> _Aim of the task_
Give again, word for word, every line below from the one that has "(648, 675) = (630, 288): none -> black donut" through the one that has "(826, 625) = (616, 189): none -> pink mouse", both included, and no others.

> _Entries supplied_
★ ★ ★

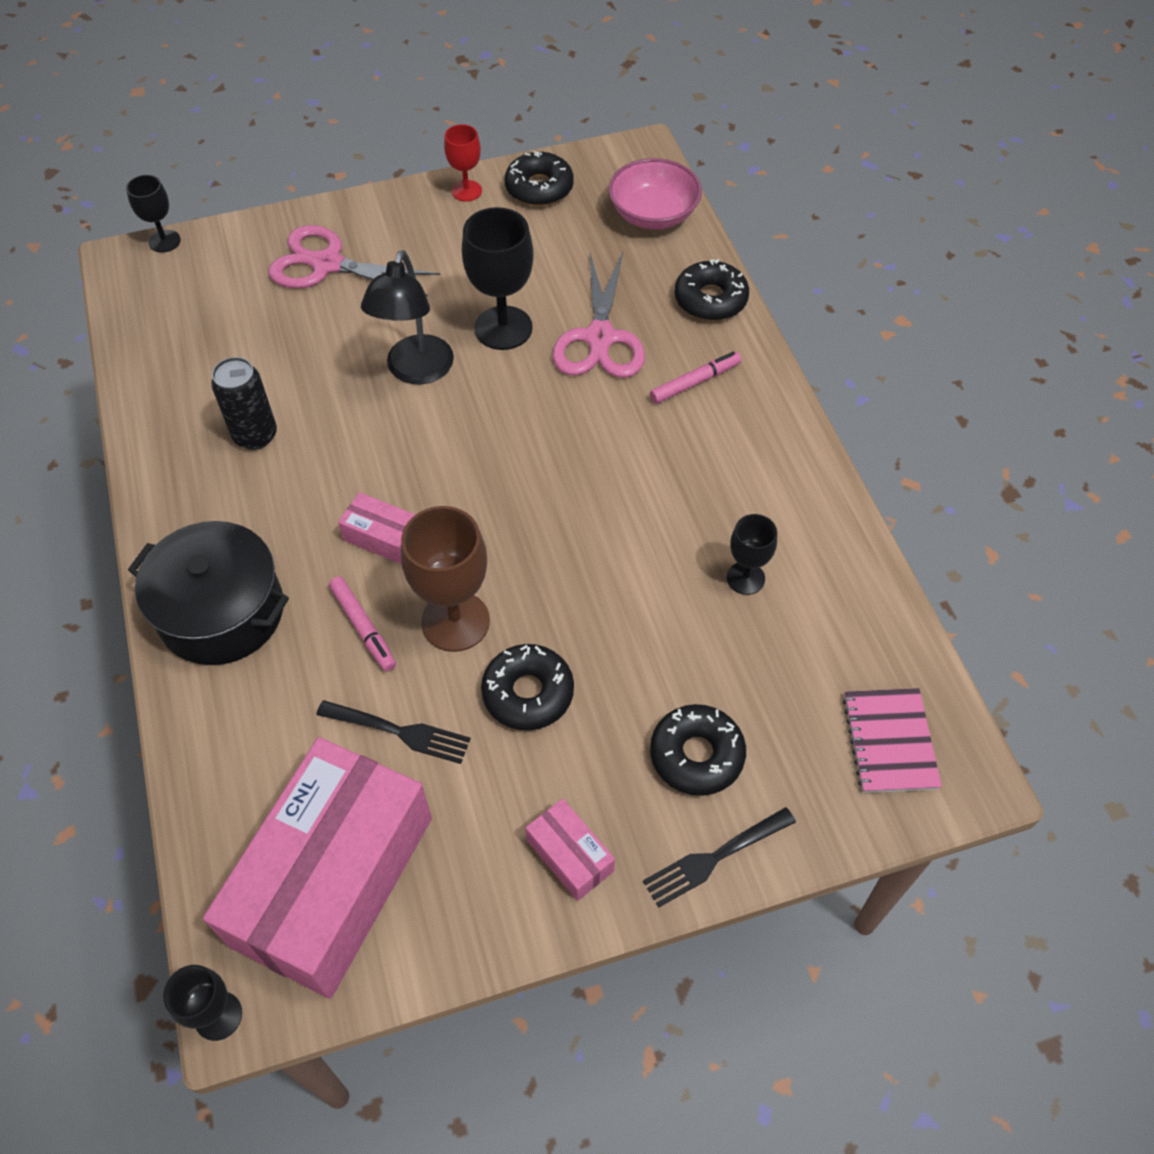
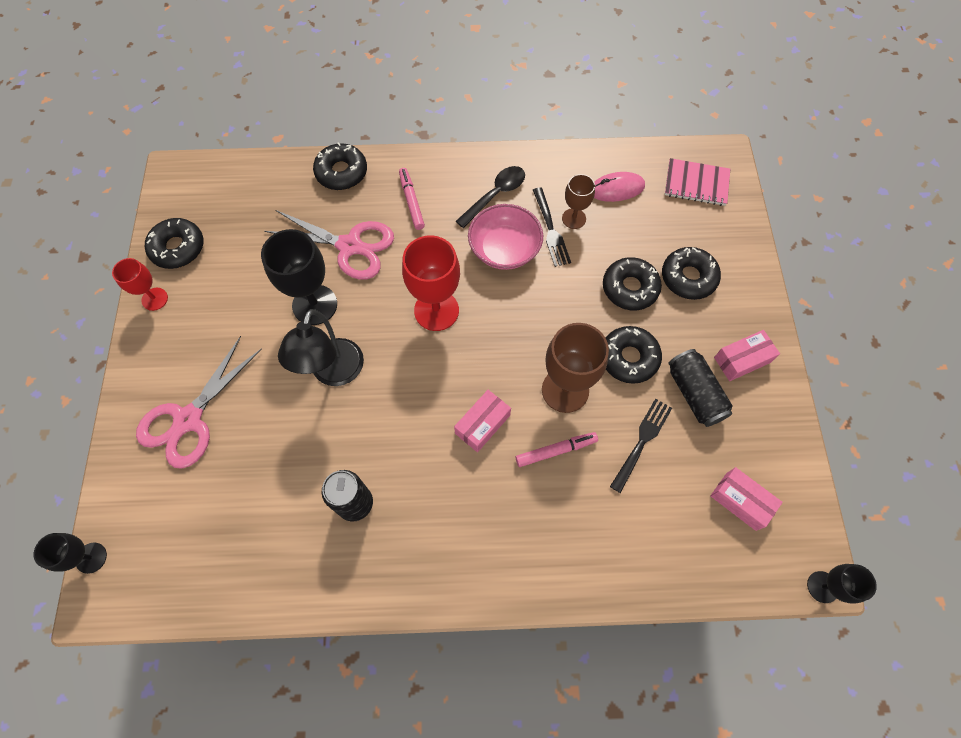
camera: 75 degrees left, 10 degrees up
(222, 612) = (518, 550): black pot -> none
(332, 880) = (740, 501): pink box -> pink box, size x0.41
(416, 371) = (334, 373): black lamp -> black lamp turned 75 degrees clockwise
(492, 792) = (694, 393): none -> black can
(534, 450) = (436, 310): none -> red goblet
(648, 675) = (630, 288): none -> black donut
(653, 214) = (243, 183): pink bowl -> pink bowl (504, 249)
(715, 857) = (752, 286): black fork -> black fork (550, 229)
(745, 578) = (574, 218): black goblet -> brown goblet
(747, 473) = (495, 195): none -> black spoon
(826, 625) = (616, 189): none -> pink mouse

★ ★ ★

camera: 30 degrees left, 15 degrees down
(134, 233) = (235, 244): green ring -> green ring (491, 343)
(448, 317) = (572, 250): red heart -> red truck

★ ★ ★

> _Exercise response_
(648, 675) = (630, 288): none -> black donut
(653, 214) = (243, 183): pink bowl -> pink bowl (504, 249)
(715, 857) = (752, 286): black fork -> black fork (550, 229)
(745, 578) = (574, 218): black goblet -> brown goblet
(747, 473) = (495, 195): none -> black spoon
(826, 625) = (616, 189): none -> pink mouse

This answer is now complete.